[[ Data extract open ]]

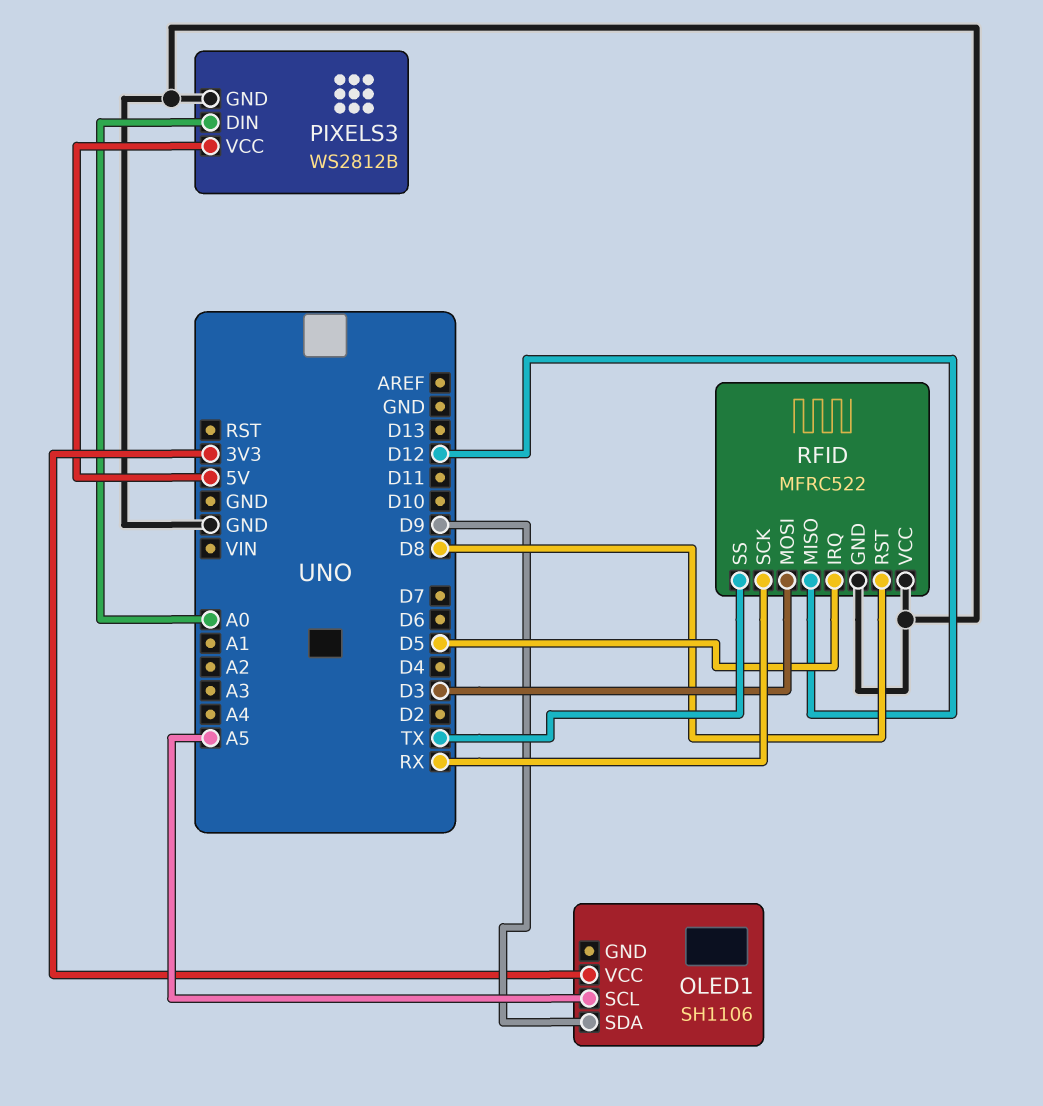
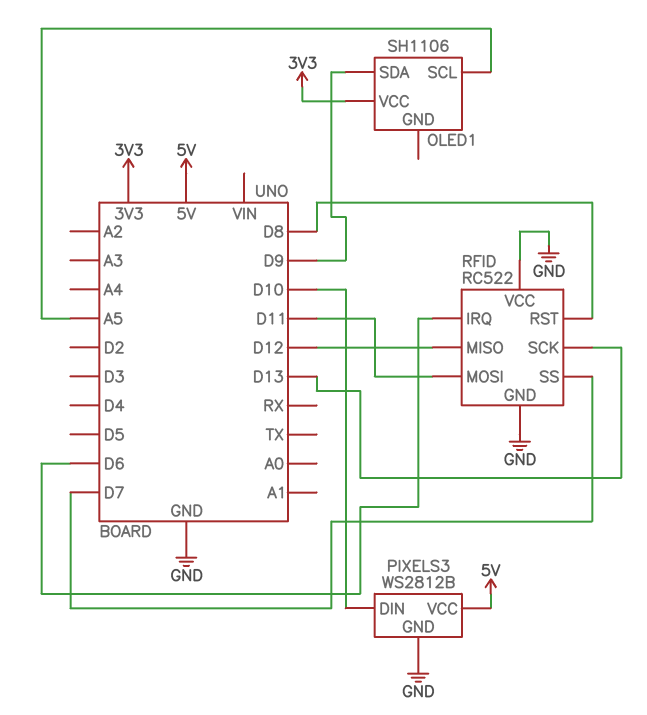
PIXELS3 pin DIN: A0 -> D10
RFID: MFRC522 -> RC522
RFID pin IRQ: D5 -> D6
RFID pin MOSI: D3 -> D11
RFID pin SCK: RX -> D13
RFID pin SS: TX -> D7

[[ Data extract closed ]]

**Problem requirements**
Carry over each record above character for character, with the pictures left out.

**Expected answer**
PIXELS3 pin DIN: A0 -> D10
RFID: MFRC522 -> RC522
RFID pin IRQ: D5 -> D6
RFID pin MOSI: D3 -> D11
RFID pin SCK: RX -> D13
RFID pin SS: TX -> D7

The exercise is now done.